EXERCISE DIRECTIONS:
From the line that contains "wooden pencil (pure white) (760, 523)" to the end of the entries, copy each line exactly, though the pictures stay out.

== GIVEN ENTRIES

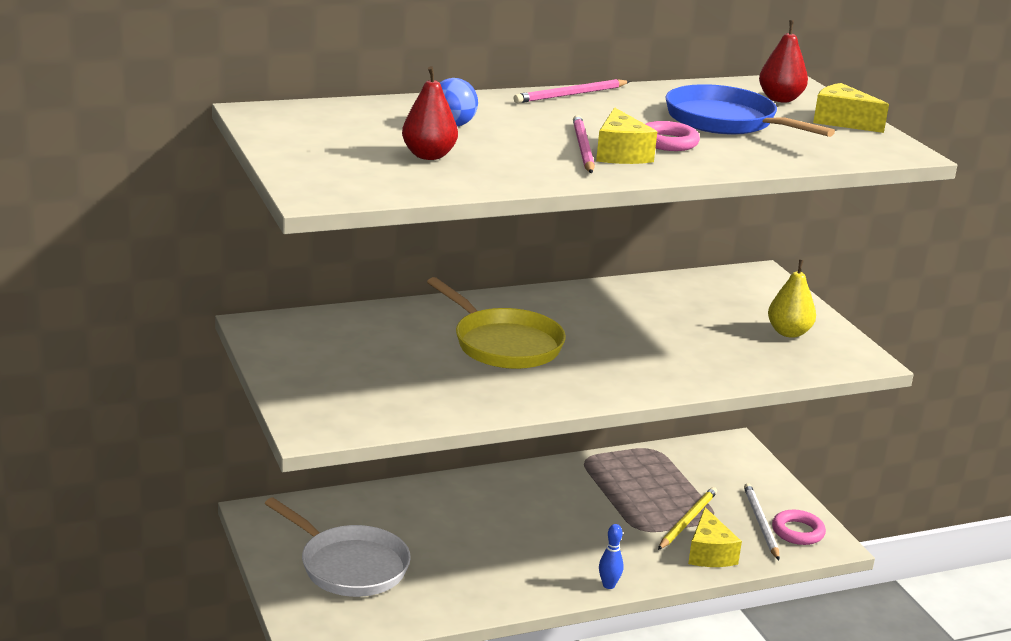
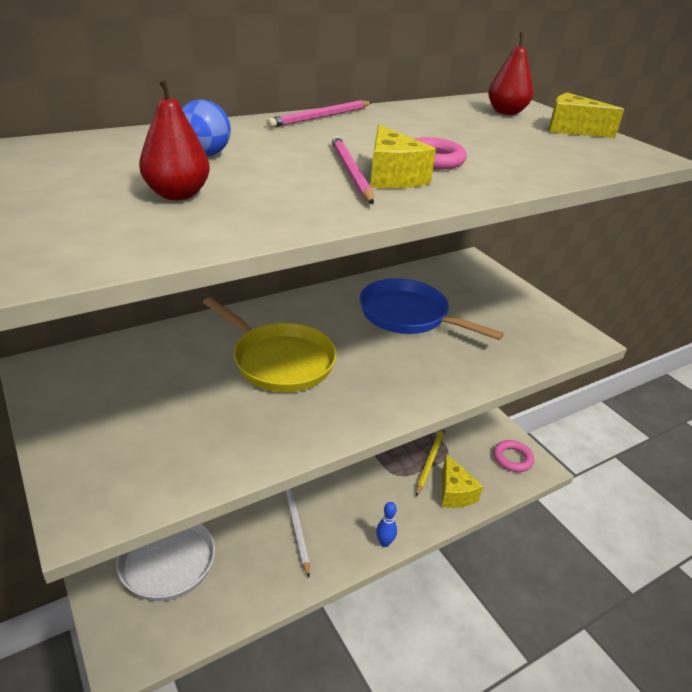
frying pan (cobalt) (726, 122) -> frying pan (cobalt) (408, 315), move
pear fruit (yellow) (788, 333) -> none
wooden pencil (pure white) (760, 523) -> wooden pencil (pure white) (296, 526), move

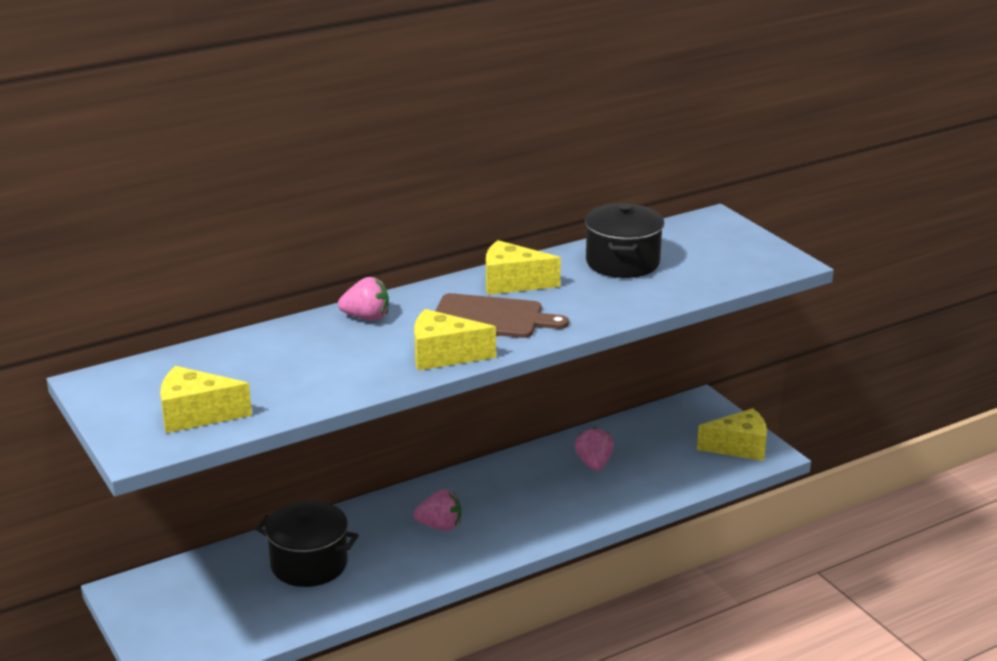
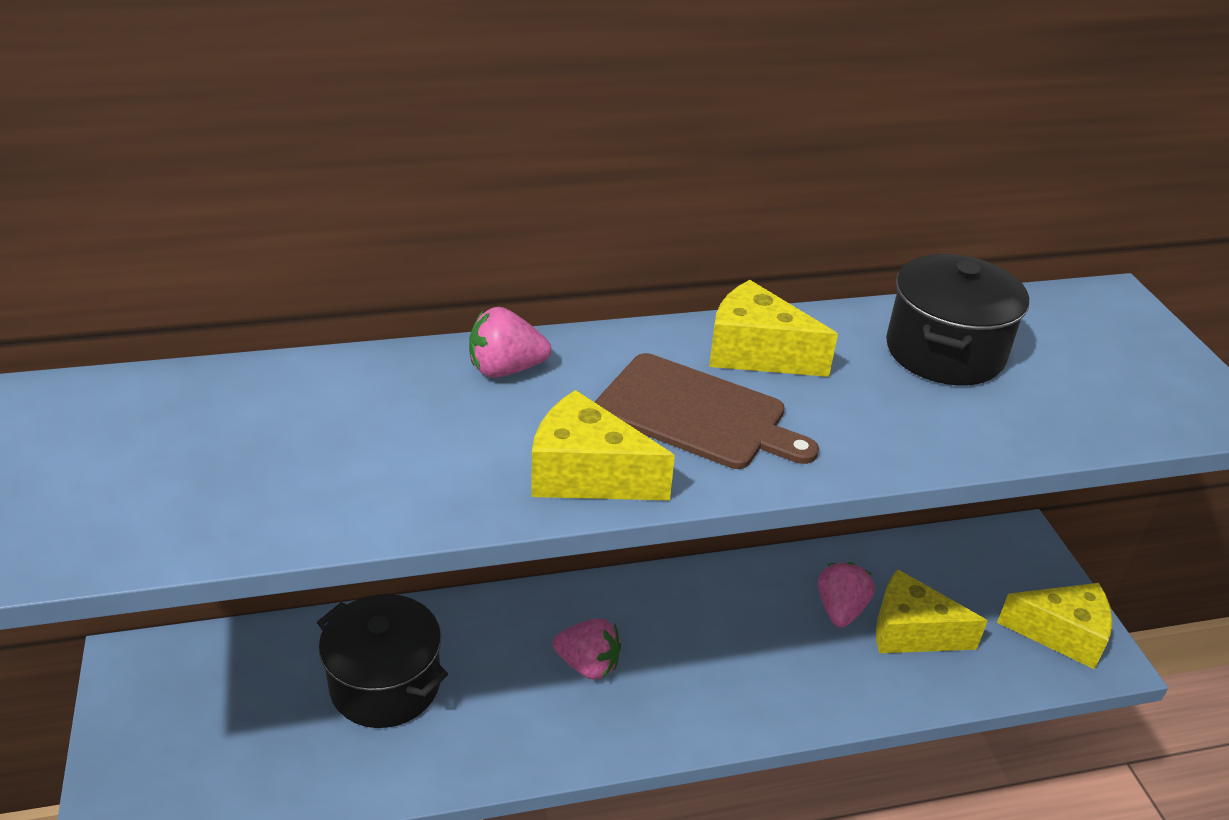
berry (rosy) (366, 317) -> berry (rosy) (506, 369), 150 degrees clockwise
cheese wedge (yellow) (196, 415) -> cheese wedge (yellow) (911, 632), move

====

SOLUTION FOR THIS EXERCISE:
wooden pencil (pure white) (760, 523) -> wooden pencil (pure white) (296, 526), move

berry (rosy) (366, 317) -> berry (rosy) (506, 369), 150 degrees clockwise
cheese wedge (yellow) (196, 415) -> cheese wedge (yellow) (911, 632), move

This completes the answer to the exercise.